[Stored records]
*** Begin section ***

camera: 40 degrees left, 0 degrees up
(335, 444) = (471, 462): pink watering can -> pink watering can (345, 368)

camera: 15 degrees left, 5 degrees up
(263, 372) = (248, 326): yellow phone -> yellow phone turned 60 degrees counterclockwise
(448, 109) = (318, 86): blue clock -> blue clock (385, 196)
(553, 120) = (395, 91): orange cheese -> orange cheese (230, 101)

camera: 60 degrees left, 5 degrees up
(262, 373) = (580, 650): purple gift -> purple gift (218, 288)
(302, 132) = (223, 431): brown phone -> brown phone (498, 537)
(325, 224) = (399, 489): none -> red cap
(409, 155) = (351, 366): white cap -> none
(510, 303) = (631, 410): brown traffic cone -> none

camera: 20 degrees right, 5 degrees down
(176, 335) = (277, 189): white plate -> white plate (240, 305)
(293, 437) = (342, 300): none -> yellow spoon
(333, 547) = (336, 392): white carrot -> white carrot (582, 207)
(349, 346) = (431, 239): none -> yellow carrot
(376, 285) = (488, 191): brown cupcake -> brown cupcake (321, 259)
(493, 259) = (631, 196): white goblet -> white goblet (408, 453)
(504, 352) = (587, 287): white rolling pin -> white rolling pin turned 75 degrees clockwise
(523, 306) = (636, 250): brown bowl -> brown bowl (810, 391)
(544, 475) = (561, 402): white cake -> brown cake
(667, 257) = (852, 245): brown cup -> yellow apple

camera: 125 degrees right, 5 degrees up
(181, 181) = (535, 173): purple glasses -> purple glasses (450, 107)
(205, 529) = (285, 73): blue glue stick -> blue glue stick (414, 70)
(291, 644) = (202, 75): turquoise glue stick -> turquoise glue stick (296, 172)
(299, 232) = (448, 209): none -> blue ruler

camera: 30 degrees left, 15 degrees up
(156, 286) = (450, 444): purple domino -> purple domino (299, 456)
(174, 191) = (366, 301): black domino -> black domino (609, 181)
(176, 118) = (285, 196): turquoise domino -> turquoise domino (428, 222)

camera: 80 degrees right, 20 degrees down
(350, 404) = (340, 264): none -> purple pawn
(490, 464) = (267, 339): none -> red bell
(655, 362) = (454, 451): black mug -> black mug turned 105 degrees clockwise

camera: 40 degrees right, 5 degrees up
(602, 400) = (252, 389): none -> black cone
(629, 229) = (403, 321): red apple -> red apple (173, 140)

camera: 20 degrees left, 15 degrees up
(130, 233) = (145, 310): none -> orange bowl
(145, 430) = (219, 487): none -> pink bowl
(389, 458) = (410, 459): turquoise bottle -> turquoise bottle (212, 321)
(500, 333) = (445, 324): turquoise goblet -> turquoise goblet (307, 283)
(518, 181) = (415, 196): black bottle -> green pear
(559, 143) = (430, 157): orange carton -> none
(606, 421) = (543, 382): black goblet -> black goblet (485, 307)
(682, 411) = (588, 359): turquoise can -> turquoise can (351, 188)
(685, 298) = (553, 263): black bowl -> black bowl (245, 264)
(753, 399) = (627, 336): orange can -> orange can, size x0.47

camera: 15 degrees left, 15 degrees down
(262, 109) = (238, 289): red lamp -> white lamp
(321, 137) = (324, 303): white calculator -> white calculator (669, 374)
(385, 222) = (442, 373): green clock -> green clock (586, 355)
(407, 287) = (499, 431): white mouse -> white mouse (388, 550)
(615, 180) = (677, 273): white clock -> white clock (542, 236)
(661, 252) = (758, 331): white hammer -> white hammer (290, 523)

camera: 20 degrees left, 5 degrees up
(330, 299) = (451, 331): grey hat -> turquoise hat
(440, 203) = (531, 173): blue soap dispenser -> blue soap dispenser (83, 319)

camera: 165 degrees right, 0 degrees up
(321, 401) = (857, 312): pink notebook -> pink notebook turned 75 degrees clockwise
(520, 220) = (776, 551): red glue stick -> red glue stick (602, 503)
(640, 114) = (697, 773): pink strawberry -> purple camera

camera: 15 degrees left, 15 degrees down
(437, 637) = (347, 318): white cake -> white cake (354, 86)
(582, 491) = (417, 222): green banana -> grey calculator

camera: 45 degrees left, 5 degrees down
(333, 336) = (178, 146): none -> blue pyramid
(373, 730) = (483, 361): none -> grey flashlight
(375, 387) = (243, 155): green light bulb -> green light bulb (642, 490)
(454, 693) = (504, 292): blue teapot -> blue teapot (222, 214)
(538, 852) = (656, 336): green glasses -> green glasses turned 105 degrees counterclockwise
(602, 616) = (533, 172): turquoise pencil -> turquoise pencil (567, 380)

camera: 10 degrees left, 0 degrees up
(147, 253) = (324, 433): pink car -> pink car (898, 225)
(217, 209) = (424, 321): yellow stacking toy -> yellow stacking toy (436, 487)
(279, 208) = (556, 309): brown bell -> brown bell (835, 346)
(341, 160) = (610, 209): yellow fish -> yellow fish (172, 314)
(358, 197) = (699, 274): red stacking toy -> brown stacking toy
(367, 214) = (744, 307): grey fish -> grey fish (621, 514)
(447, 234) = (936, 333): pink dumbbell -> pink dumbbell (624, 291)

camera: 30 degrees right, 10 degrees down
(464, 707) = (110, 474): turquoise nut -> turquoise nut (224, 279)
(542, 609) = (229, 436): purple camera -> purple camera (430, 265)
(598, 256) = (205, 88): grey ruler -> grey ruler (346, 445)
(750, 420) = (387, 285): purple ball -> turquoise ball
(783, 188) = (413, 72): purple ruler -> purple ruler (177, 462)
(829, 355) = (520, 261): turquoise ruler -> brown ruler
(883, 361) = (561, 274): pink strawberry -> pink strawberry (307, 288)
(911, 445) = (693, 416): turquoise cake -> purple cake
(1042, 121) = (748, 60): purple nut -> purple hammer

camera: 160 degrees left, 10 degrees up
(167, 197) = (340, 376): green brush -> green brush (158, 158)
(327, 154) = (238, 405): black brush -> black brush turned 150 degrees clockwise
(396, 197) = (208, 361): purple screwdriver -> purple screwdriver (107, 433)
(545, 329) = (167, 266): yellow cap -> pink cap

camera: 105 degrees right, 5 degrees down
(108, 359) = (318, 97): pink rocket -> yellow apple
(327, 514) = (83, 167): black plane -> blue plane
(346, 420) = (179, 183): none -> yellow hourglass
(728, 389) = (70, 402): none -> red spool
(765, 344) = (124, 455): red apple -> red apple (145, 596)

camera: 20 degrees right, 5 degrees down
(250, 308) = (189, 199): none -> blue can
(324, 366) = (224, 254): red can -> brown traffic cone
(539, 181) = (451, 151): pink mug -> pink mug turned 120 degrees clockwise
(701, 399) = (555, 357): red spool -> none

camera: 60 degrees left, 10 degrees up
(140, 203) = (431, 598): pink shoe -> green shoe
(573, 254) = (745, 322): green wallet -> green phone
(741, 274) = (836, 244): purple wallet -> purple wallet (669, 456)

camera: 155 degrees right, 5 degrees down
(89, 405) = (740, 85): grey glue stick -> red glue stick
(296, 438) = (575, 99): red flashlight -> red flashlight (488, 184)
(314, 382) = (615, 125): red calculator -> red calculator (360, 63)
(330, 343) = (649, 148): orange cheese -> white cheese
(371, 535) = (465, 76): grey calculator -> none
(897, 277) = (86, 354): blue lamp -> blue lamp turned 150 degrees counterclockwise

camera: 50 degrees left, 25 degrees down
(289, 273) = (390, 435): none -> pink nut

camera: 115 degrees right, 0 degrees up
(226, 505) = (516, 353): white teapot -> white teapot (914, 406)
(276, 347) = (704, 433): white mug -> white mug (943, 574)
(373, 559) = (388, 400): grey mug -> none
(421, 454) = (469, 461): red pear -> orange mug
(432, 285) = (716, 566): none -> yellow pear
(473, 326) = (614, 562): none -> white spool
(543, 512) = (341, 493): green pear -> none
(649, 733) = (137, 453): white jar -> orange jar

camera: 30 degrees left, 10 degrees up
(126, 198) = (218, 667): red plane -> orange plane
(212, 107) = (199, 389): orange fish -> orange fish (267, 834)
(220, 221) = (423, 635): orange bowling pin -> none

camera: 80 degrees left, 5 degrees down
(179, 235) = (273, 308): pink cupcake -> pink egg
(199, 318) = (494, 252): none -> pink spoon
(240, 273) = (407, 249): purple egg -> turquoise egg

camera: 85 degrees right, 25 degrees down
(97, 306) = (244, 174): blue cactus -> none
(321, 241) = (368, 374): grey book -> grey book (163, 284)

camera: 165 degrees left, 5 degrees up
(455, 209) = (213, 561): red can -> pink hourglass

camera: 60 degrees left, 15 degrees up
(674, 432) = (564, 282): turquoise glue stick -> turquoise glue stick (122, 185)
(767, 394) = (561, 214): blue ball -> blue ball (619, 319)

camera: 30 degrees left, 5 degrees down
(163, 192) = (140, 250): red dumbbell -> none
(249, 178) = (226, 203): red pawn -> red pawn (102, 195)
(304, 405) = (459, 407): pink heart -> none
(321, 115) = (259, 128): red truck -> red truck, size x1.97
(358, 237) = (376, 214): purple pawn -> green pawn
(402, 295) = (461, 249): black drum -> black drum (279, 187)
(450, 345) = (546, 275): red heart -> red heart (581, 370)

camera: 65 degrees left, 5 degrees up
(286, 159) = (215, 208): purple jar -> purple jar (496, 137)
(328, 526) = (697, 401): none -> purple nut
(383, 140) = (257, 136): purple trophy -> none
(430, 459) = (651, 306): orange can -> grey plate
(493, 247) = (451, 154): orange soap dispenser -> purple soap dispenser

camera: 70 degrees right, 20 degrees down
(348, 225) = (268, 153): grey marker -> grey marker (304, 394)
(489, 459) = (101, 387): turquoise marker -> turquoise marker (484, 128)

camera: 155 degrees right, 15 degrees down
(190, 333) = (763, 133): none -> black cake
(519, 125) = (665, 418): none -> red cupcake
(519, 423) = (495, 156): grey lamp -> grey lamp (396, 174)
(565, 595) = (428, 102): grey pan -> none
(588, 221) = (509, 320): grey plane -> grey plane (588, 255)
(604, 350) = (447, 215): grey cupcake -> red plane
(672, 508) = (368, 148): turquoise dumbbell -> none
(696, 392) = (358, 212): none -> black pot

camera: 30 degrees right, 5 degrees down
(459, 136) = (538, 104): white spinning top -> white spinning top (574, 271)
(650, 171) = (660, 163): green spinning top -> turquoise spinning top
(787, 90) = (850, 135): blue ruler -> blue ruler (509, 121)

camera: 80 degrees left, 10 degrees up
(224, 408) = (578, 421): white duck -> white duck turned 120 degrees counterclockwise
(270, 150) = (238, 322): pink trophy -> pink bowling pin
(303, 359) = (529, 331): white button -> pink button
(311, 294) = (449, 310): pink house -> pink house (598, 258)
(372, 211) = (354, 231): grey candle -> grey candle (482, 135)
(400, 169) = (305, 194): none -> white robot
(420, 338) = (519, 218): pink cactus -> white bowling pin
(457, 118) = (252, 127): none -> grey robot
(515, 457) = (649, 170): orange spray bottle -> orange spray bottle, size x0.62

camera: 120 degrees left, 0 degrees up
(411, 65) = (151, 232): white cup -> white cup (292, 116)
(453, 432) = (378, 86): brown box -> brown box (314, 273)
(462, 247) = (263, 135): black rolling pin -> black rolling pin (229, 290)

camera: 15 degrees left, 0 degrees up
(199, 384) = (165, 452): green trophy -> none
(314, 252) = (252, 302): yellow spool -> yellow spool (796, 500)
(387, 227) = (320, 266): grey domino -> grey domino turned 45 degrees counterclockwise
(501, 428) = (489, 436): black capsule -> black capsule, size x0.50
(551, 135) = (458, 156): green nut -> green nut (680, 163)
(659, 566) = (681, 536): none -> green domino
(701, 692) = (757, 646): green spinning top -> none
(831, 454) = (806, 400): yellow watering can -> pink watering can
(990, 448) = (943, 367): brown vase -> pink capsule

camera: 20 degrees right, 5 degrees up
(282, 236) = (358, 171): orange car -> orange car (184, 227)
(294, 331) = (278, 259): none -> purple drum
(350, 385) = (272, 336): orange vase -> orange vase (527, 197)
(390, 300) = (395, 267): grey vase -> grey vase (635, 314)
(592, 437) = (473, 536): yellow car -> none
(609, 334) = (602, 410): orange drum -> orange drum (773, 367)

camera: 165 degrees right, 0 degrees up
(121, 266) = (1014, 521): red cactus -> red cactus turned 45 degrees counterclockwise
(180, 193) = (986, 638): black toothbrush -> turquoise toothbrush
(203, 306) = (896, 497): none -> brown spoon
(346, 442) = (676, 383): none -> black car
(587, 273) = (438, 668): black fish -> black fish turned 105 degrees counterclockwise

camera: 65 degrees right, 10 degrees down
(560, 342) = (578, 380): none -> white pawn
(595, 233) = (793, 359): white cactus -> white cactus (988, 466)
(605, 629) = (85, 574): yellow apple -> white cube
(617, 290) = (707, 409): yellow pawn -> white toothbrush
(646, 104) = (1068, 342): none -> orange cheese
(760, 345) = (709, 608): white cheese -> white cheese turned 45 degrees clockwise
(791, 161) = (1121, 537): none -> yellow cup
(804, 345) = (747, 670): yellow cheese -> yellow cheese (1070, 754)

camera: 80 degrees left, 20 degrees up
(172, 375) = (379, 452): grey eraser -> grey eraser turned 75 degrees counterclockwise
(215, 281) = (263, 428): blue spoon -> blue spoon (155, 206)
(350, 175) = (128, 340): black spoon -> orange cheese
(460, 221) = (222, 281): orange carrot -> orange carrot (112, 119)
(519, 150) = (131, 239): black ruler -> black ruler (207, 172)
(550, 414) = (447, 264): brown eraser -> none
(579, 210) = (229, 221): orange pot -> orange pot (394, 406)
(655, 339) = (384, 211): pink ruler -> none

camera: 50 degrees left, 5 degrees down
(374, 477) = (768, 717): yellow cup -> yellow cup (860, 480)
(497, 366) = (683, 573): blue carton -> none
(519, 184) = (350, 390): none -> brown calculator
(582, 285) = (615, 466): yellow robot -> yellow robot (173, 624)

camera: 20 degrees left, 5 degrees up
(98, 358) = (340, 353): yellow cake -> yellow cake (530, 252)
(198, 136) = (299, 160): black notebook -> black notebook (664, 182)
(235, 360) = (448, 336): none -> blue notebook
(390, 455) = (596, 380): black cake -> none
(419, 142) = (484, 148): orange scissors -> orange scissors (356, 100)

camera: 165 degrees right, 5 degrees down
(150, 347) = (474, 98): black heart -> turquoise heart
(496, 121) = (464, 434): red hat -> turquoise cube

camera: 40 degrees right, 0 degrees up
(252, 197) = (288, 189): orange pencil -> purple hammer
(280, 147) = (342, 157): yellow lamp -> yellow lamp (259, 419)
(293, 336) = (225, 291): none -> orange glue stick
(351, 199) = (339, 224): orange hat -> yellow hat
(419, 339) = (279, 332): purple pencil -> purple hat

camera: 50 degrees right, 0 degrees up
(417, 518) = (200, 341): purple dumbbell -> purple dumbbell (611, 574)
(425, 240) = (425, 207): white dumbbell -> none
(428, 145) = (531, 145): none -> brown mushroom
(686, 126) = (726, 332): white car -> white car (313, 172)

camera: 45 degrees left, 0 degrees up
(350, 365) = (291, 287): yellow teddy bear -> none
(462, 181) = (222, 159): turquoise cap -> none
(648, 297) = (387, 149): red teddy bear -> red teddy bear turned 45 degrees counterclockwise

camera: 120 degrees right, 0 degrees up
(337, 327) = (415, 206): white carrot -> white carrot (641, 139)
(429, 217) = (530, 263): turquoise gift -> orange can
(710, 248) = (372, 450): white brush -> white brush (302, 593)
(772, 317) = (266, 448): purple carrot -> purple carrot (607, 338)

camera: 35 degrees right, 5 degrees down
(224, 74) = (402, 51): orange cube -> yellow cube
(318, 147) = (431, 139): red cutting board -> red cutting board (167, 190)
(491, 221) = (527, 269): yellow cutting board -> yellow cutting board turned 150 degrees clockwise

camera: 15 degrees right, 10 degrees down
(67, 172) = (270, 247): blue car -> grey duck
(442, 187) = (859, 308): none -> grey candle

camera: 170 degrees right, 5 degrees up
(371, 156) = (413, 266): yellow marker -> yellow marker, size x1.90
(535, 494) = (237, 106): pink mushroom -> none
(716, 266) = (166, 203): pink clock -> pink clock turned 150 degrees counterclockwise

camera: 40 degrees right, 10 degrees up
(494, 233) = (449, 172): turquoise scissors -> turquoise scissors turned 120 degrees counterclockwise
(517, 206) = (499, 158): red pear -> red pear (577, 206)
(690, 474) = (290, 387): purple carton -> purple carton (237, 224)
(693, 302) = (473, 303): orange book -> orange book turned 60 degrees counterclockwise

*** End section ***

_Task brief_: What you return must be the lines above that run from the line with "(462, 247) = (263, 135): black" to the line with "(760, 345) = (709, 608): white", inclusive, each copied exactly.

_Written solution_:
(462, 247) = (263, 135): black rolling pin -> black rolling pin (229, 290)

camera: 15 degrees left, 0 degrees up
(199, 384) = (165, 452): green trophy -> none
(314, 252) = (252, 302): yellow spool -> yellow spool (796, 500)
(387, 227) = (320, 266): grey domino -> grey domino turned 45 degrees counterclockwise
(501, 428) = (489, 436): black capsule -> black capsule, size x0.50
(551, 135) = (458, 156): green nut -> green nut (680, 163)
(659, 566) = (681, 536): none -> green domino
(701, 692) = (757, 646): green spinning top -> none
(831, 454) = (806, 400): yellow watering can -> pink watering can
(990, 448) = (943, 367): brown vase -> pink capsule

camera: 20 degrees right, 5 degrees up
(282, 236) = (358, 171): orange car -> orange car (184, 227)
(294, 331) = (278, 259): none -> purple drum
(350, 385) = (272, 336): orange vase -> orange vase (527, 197)
(390, 300) = (395, 267): grey vase -> grey vase (635, 314)
(592, 437) = (473, 536): yellow car -> none
(609, 334) = (602, 410): orange drum -> orange drum (773, 367)

camera: 165 degrees right, 0 degrees up
(121, 266) = (1014, 521): red cactus -> red cactus turned 45 degrees counterclockwise
(180, 193) = (986, 638): black toothbrush -> turquoise toothbrush
(203, 306) = (896, 497): none -> brown spoon
(346, 442) = (676, 383): none -> black car
(587, 273) = (438, 668): black fish -> black fish turned 105 degrees counterclockwise

camera: 65 degrees right, 10 degrees down
(560, 342) = (578, 380): none -> white pawn
(595, 233) = (793, 359): white cactus -> white cactus (988, 466)
(605, 629) = (85, 574): yellow apple -> white cube
(617, 290) = (707, 409): yellow pawn -> white toothbrush
(646, 104) = (1068, 342): none -> orange cheese
(760, 345) = (709, 608): white cheese -> white cheese turned 45 degrees clockwise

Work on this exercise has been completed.